■ **STATED GOAL**
Gather every line of the records below that contains the string "downbow", and copy each one out in full.

Data excerpts:
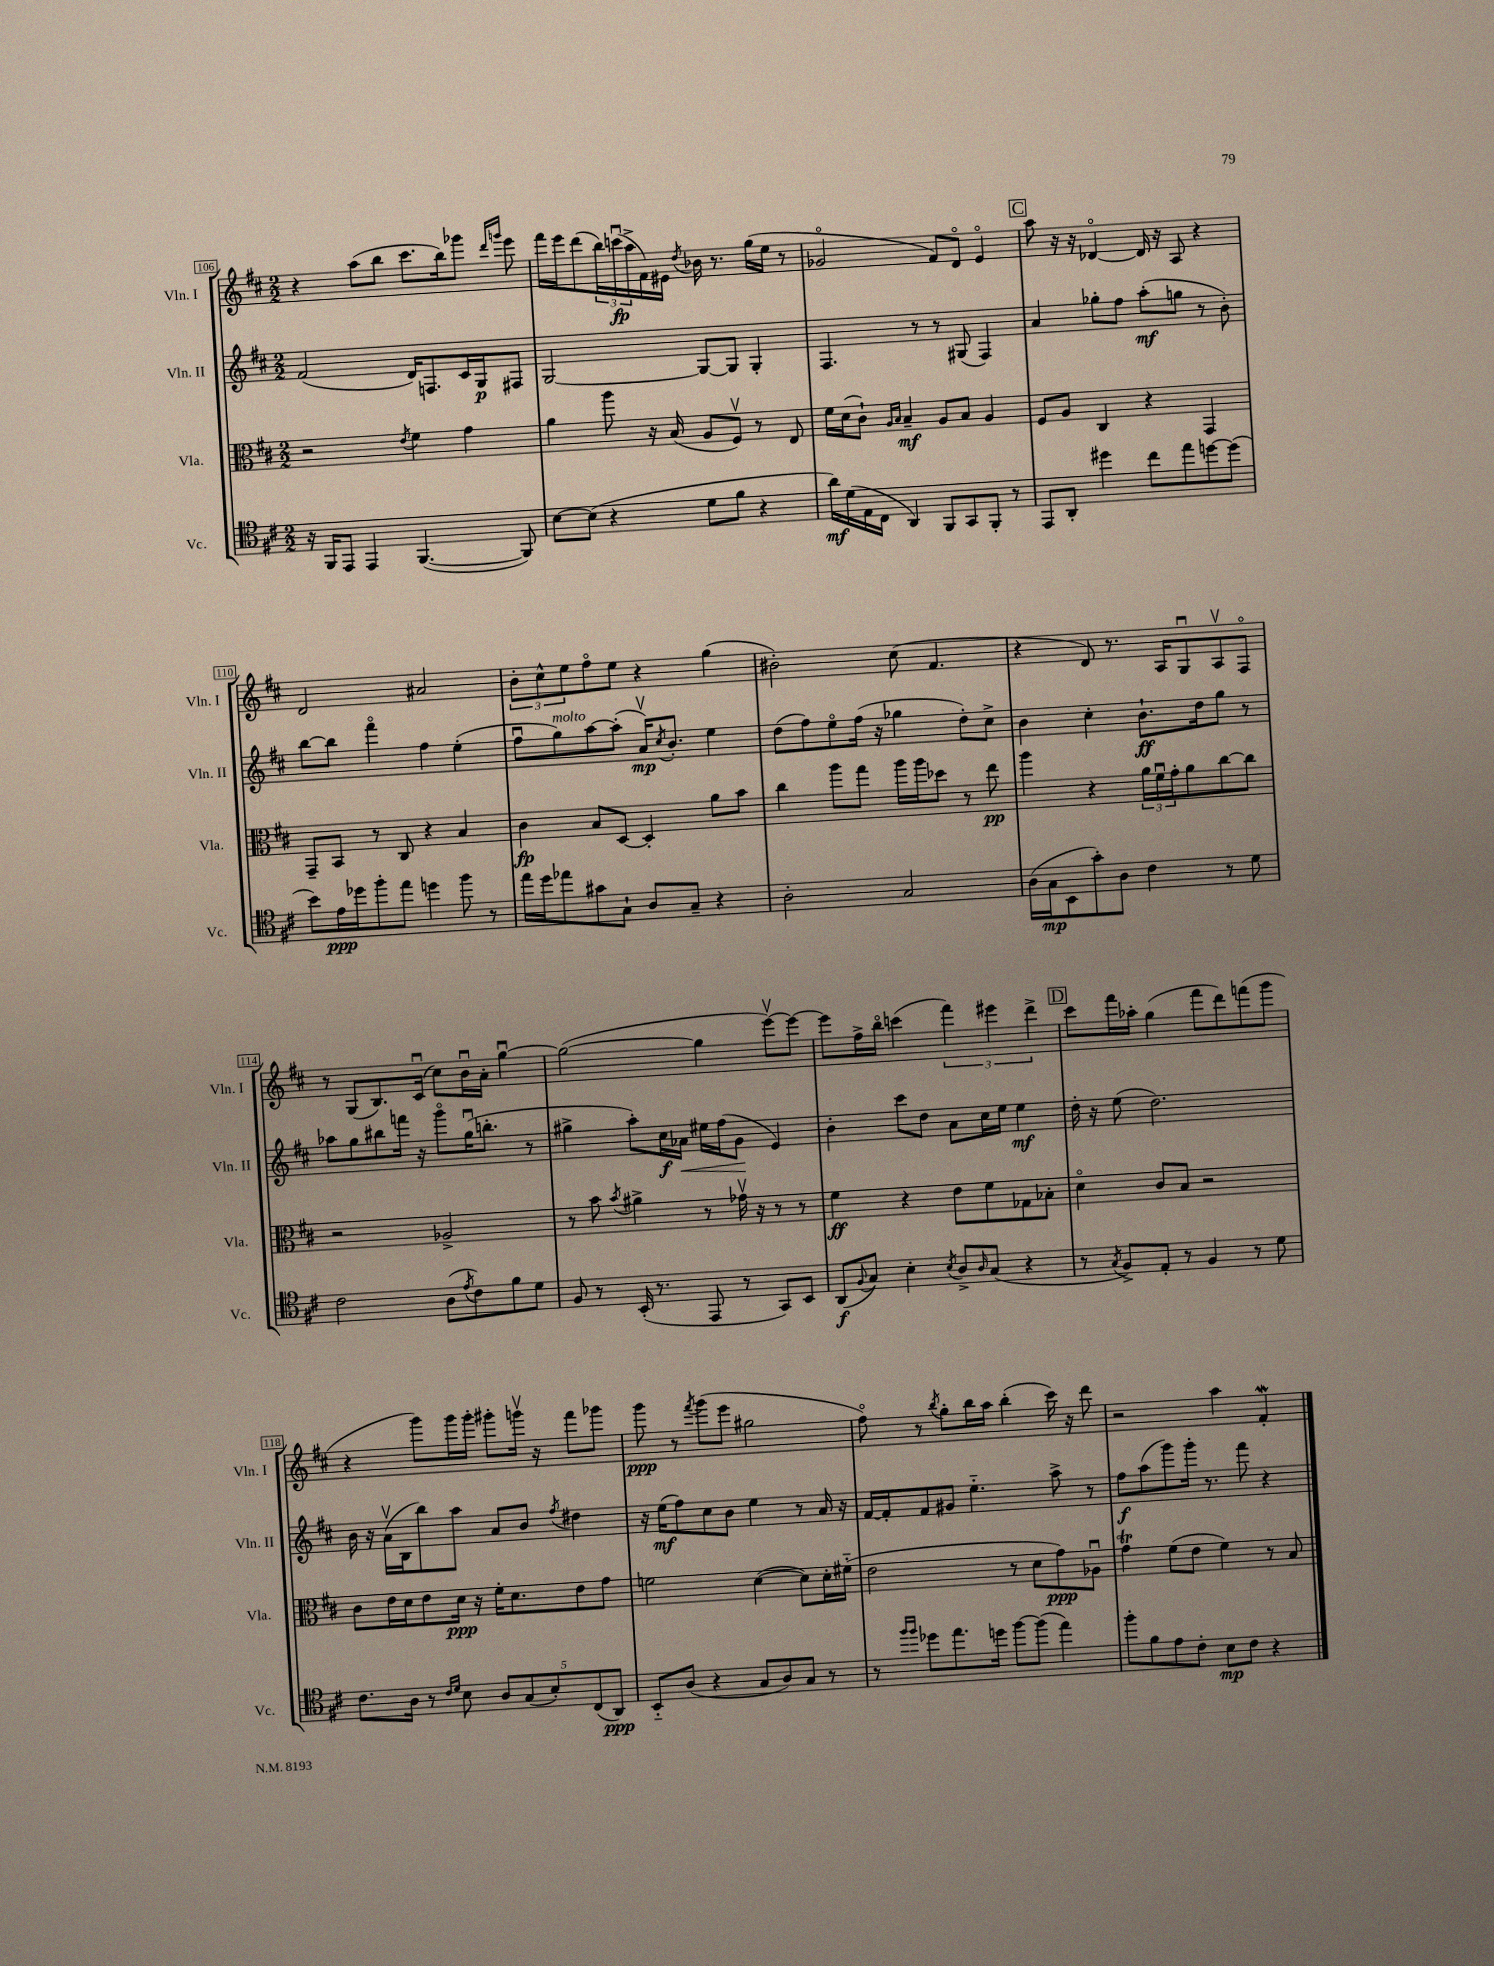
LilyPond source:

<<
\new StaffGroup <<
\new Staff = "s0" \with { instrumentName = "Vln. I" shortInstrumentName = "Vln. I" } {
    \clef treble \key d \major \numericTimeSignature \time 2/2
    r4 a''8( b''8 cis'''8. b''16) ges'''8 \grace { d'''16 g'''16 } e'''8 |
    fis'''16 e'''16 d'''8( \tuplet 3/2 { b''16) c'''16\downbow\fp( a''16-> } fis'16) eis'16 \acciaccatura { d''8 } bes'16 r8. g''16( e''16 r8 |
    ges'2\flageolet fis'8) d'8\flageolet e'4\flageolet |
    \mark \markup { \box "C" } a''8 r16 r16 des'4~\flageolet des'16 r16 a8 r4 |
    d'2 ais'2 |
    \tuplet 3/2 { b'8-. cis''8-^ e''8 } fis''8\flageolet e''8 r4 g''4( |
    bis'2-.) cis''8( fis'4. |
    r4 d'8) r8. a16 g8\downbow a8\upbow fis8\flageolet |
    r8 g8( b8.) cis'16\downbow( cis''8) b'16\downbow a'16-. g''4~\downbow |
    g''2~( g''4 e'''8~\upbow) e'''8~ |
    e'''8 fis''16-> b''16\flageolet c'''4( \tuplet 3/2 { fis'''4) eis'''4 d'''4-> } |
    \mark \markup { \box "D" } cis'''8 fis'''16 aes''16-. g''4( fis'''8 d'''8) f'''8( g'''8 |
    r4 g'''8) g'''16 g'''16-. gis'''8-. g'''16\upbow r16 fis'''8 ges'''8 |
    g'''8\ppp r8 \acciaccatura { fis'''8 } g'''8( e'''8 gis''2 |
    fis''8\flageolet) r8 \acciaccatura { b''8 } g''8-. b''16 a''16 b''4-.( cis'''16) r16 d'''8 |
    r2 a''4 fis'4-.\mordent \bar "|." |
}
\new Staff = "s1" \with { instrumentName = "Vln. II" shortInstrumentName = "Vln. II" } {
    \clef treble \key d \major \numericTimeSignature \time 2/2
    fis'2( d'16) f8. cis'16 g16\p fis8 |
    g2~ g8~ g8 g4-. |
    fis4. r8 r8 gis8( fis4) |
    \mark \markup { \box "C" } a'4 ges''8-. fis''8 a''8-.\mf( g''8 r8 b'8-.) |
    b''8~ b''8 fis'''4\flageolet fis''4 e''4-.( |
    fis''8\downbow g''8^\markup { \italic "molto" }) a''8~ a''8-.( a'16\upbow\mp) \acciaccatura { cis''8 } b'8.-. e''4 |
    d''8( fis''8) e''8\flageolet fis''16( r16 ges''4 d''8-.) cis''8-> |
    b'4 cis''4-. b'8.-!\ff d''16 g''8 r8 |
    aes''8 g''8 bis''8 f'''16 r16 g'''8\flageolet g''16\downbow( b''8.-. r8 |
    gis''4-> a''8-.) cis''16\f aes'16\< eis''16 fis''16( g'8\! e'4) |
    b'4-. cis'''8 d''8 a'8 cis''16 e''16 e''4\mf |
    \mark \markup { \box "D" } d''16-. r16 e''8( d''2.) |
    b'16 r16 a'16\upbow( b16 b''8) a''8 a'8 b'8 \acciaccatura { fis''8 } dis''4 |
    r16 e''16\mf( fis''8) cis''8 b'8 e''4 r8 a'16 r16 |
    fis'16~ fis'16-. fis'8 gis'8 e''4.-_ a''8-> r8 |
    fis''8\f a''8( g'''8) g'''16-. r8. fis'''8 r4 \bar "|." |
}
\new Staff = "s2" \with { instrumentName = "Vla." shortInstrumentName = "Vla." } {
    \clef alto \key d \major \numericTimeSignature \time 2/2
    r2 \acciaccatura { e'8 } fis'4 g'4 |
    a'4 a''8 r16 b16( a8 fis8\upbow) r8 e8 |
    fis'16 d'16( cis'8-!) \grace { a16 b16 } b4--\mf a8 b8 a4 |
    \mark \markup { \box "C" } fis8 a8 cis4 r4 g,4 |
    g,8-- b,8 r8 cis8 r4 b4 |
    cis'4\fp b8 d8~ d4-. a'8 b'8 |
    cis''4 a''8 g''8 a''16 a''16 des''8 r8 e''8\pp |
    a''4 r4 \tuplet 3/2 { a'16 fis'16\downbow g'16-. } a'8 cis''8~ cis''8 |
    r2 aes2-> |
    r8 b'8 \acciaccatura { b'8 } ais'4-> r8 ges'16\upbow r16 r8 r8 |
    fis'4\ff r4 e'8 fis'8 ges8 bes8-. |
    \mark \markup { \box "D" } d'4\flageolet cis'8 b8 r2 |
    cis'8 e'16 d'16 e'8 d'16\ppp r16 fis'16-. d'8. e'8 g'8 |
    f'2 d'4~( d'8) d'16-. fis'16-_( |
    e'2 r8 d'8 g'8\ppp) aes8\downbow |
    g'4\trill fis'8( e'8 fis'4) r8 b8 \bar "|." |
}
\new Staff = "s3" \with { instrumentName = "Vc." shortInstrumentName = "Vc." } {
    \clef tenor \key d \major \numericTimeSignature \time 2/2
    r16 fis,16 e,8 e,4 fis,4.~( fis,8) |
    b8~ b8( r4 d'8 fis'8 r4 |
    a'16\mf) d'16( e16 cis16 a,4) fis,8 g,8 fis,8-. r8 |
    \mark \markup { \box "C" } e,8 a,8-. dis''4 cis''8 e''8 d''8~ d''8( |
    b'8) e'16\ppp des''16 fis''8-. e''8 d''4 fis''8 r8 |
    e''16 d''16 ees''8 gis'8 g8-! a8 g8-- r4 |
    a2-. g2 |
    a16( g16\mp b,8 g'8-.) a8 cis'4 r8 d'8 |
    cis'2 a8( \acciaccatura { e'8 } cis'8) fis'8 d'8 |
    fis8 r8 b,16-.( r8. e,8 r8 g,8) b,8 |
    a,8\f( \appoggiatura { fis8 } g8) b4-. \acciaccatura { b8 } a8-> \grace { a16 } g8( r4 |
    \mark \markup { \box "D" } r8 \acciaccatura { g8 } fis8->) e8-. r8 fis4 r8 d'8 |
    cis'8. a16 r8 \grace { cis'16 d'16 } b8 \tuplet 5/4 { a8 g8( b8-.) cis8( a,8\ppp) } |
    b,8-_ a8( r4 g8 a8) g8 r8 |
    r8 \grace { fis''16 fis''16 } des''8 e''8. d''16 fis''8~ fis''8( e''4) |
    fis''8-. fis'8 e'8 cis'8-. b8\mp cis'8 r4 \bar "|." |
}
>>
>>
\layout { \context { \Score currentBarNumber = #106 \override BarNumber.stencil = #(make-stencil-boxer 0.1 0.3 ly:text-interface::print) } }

■ **SOLUTION TO THIS EXERCISE**
    fis'''16 e'''16 d'''8( \tuplet 3/2 { b''16) c'''16\downbow\fp( a''16-> } fis'16) eis'16 \acciaccatura { d''8 } bes'16 r8. g''16( e''16 r8 |
    r4 d'8) r8. a16 g8\downbow a8\upbow fis8\flageolet |
    r8 g8( b8.) cis'16\downbow( cis''8) b'16\downbow a'16-. g''4~\downbow |
    fis''8\downbow g''8^\markup { \italic "molto" }) a''8~ a''8-.( a'16\upbow\mp) \acciaccatura { cis''8 } b'8.-. e''4 |
    aes''8 g''8 bis''8 f'''16 r16 g'''8\flageolet g''16\downbow( b''8.-. r8 |
    a''4 r4 \tuplet 3/2 { a'16 fis'16\downbow g'16-. } a'8 cis''8~ cis''8 |
    e'2 r8 d'8 g'8\ppp) aes8\downbow |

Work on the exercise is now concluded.